#### Records provided ####

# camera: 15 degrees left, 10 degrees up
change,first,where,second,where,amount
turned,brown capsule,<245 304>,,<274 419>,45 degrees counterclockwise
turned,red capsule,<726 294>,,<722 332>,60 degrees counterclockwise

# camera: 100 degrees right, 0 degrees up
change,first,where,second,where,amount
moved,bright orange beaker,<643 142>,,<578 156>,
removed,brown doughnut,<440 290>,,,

####
#### Records provided ####

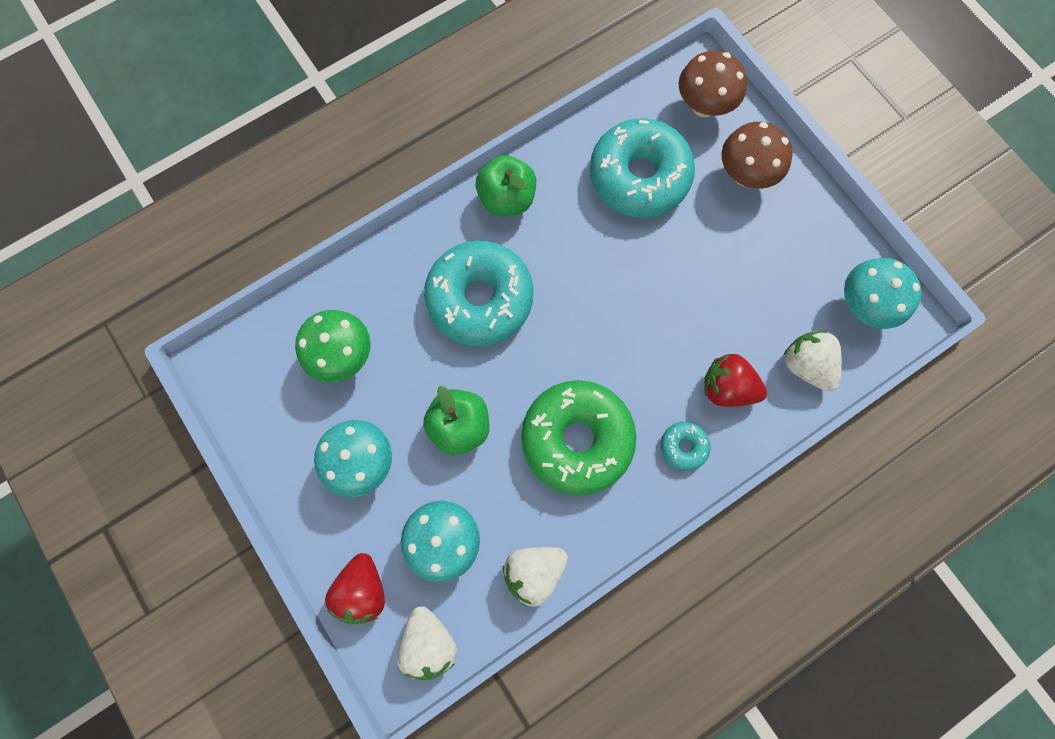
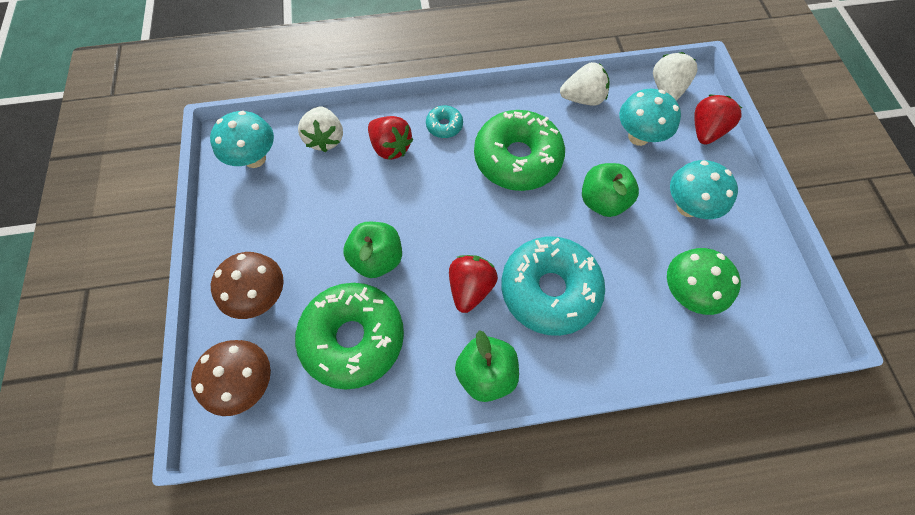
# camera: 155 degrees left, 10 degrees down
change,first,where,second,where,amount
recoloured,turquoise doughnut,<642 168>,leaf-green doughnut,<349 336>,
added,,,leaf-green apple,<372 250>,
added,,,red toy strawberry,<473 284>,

####

• [Work task]
Lines wanted from the listing above: the line with "# camera: 15 degrees left, 10 degrees up" up to and including the line with "turned,brown capsule,<245 304>,,<274". Please write them out exactly, adding nothing else.

• [Solution below]
# camera: 15 degrees left, 10 degrees up
change,first,where,second,where,amount
turned,brown capsule,<245 304>,,<274 419>,45 degrees counterclockwise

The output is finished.